── RECORD EXCERPTS ──

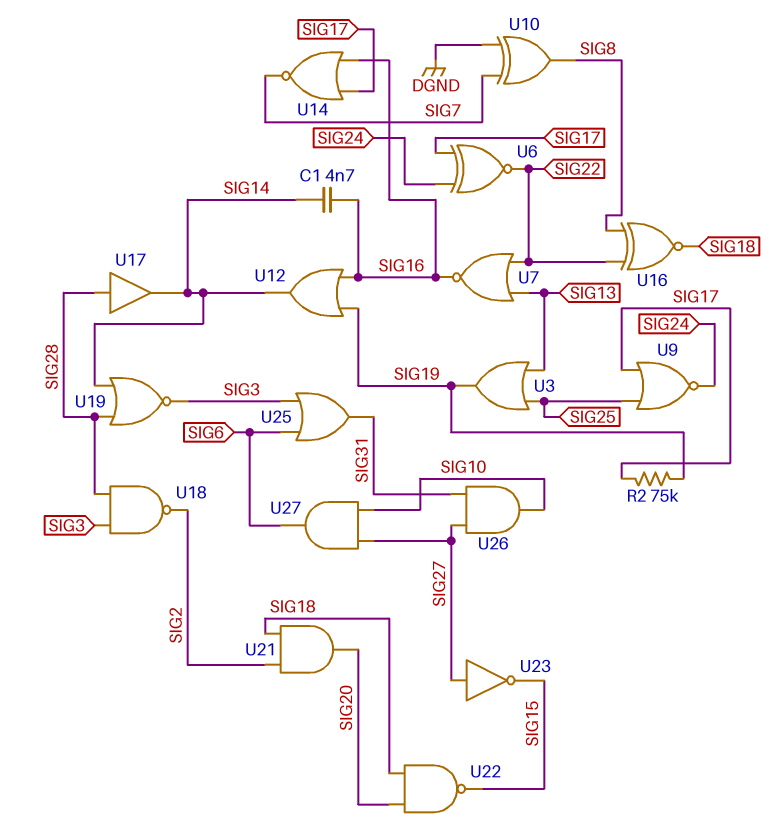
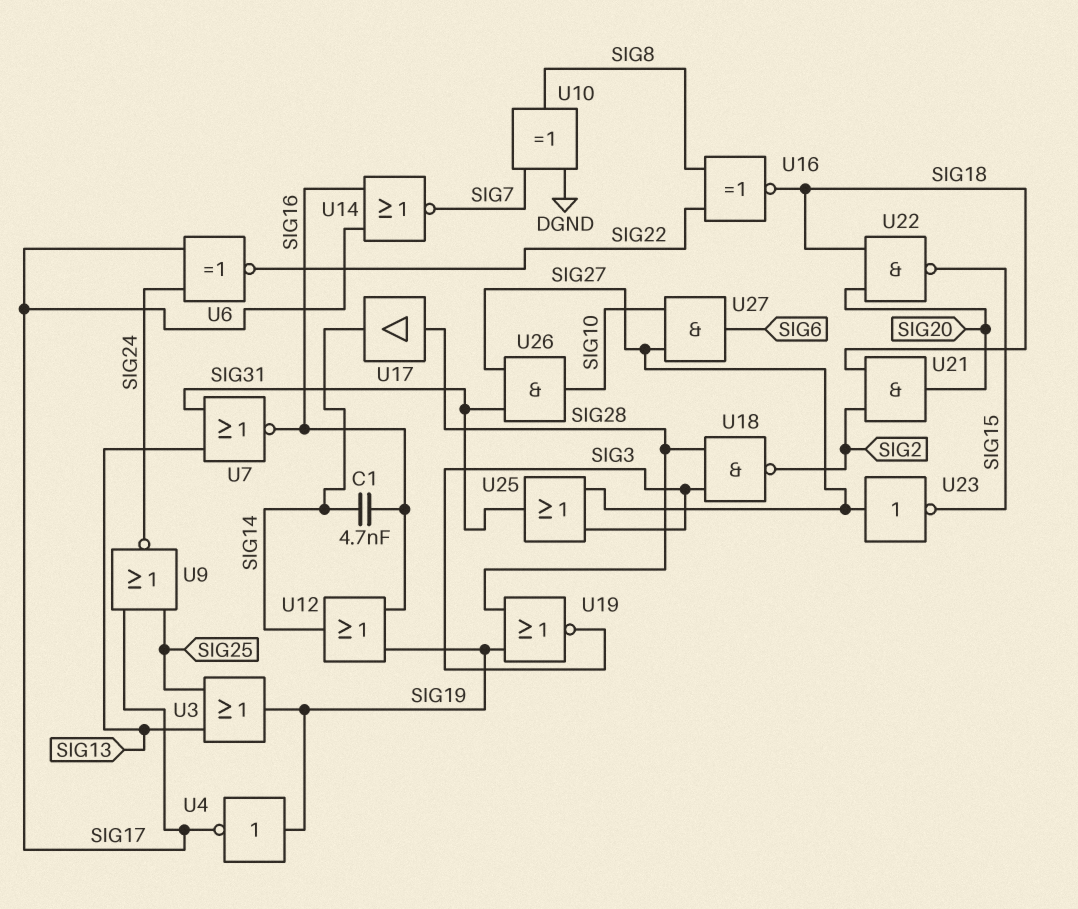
R2: 75k (SIG17, SIG19) -> none
U4: none -> NOT (in SIG19, out SIG17)
U7: NOR (in SIG13, in SIG22, out SIG16) -> NOR (in SIG13, in SIG31, out SIG16)
U19: NOR (in SIG14, in SIG28, out SIG3) -> NOR (in SIG19, in SIG28, out SIG3)
U25: OR (in SIG3, in SIG6, out SIG31) -> OR (in SIG3, in SIG27, out SIG31)

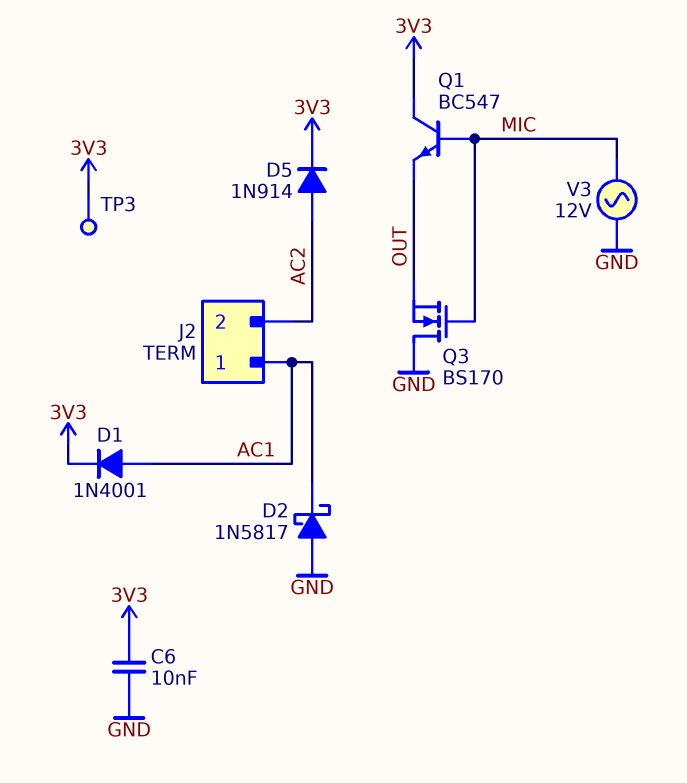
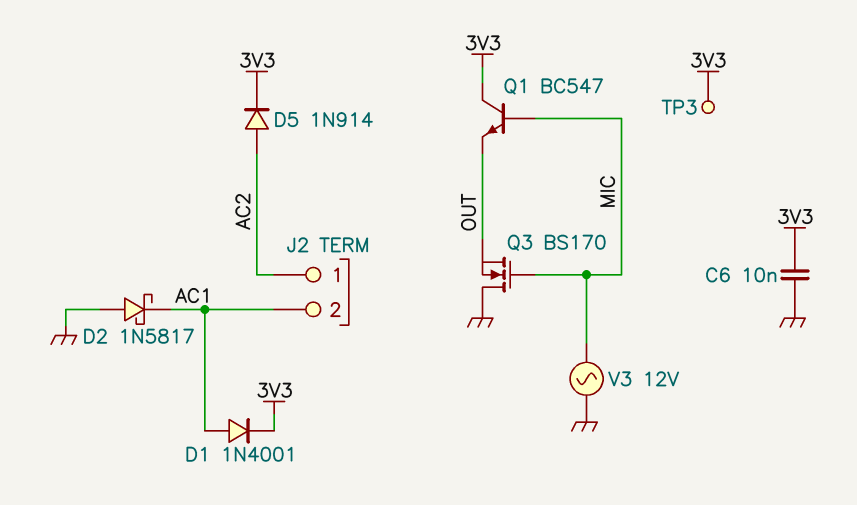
J2 pin 1: AC1 -> AC2
J2 pin 2: AC2 -> AC1

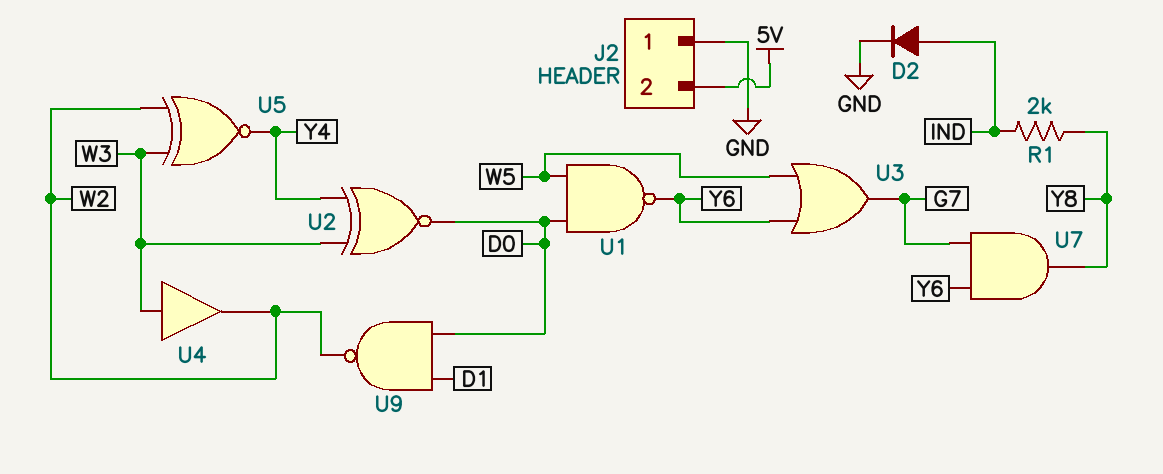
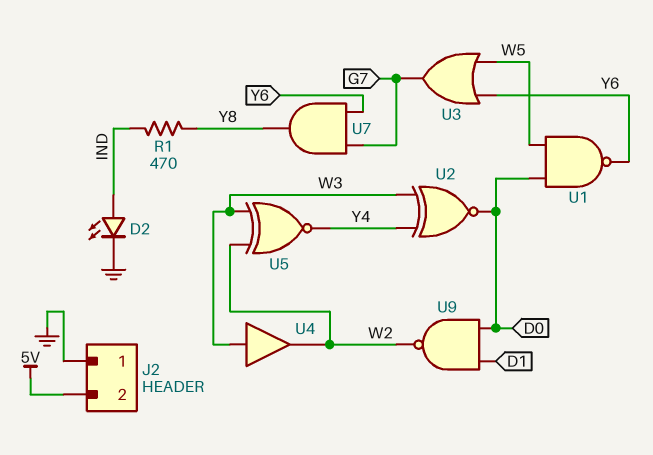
D2: diode (A IND, K GND) -> LED (A IND, K GND)
R1: 2k (IND, Y8) -> 470 (IND, Y8)

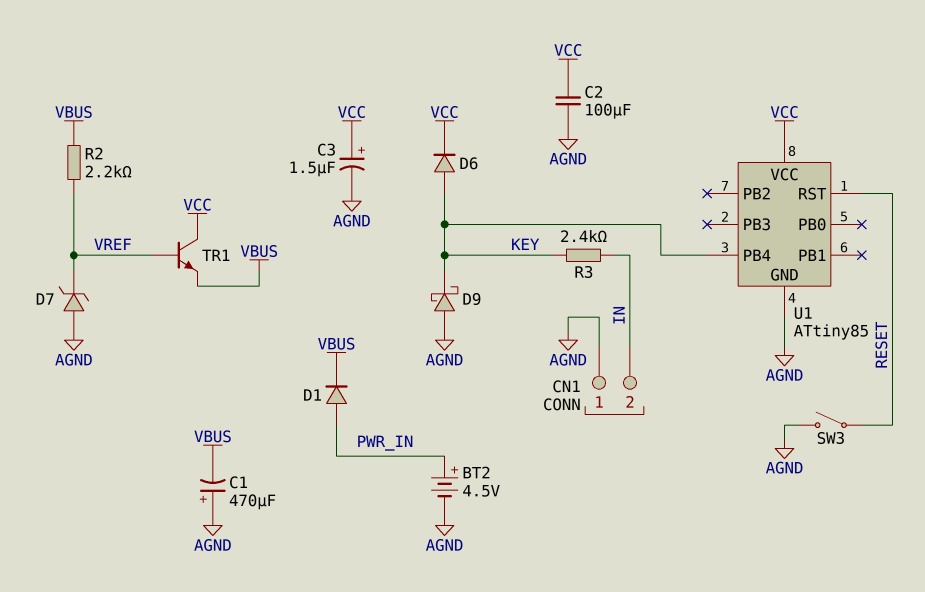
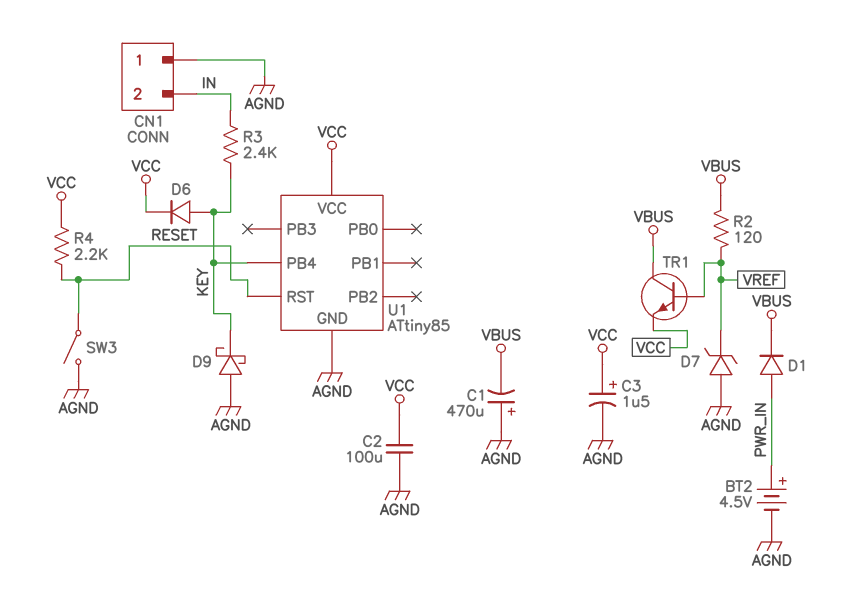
R2: 2.2k (VBUS, VREF) -> 120 (VBUS, VREF)
R4: none -> 2.2k (RESET, VCC)
TR1: NPN (B VREF, C VCC, E VBUS) -> NPN (B VREF, C VBUS, E VCC)

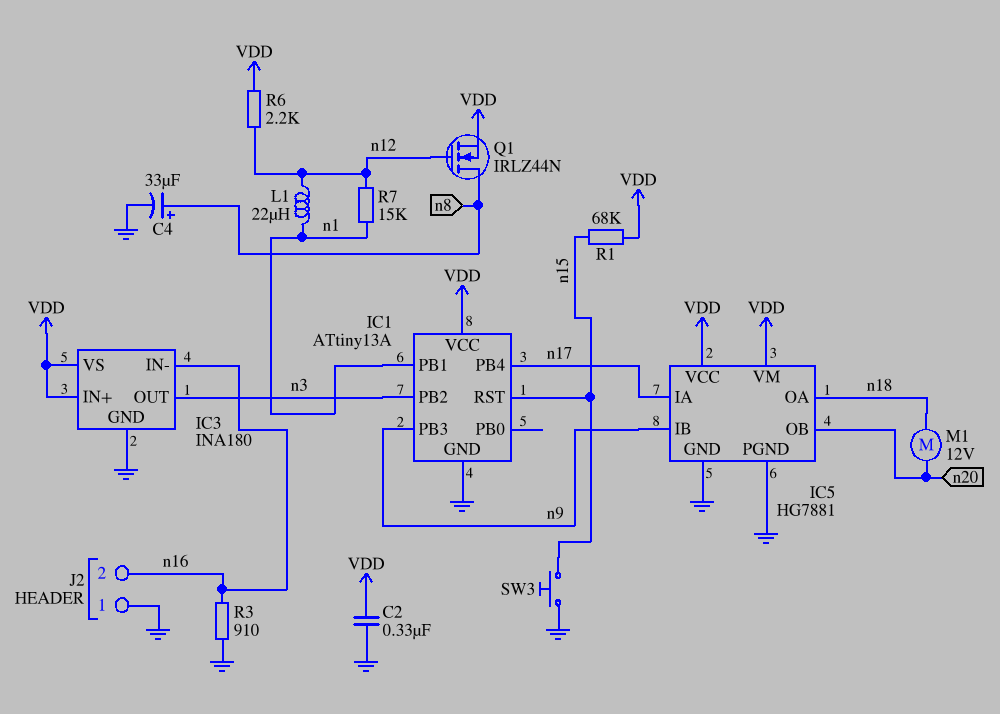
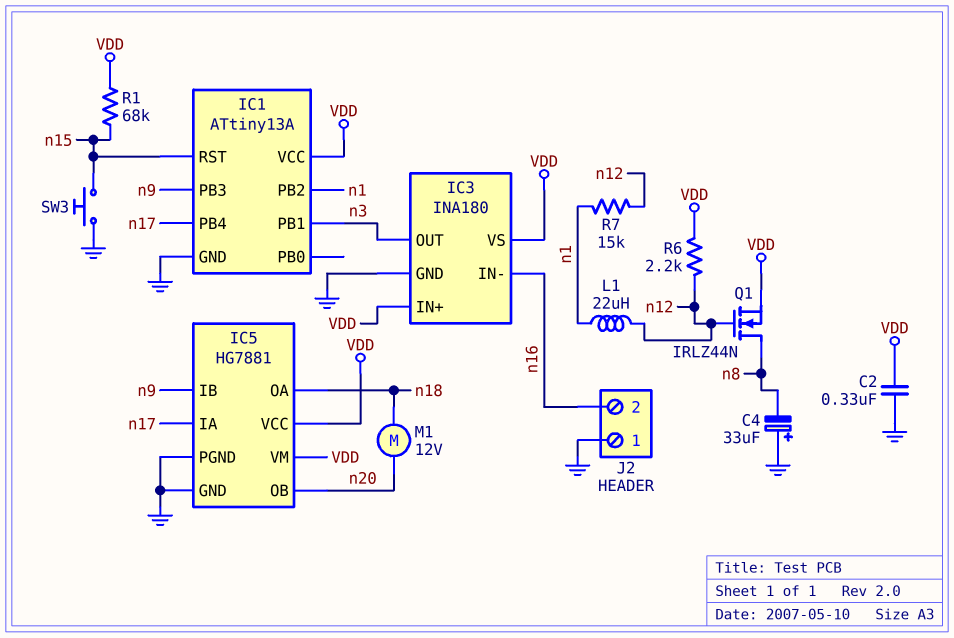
C4: 33uF (plus n8, minus GND) -> 33uF (plus GND, minus n8)
IC1 pin PB1: n1 -> n3
IC1 pin PB2: n3 -> n1
R3: 910 (GND, n16) -> none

───

• ACTION ITEM
Every line of the records above must reappear exactly, though the pictures must not.

• WRITTEN REPLY
R2: 75k (SIG17, SIG19) -> none
U4: none -> NOT (in SIG19, out SIG17)
U7: NOR (in SIG13, in SIG22, out SIG16) -> NOR (in SIG13, in SIG31, out SIG16)
U19: NOR (in SIG14, in SIG28, out SIG3) -> NOR (in SIG19, in SIG28, out SIG3)
U25: OR (in SIG3, in SIG6, out SIG31) -> OR (in SIG3, in SIG27, out SIG31)

J2 pin 1: AC1 -> AC2
J2 pin 2: AC2 -> AC1

D2: diode (A IND, K GND) -> LED (A IND, K GND)
R1: 2k (IND, Y8) -> 470 (IND, Y8)

R2: 2.2k (VBUS, VREF) -> 120 (VBUS, VREF)
R4: none -> 2.2k (RESET, VCC)
TR1: NPN (B VREF, C VCC, E VBUS) -> NPN (B VREF, C VBUS, E VCC)

C4: 33uF (plus n8, minus GND) -> 33uF (plus GND, minus n8)
IC1 pin PB1: n1 -> n3
IC1 pin PB2: n3 -> n1
R3: 910 (GND, n16) -> none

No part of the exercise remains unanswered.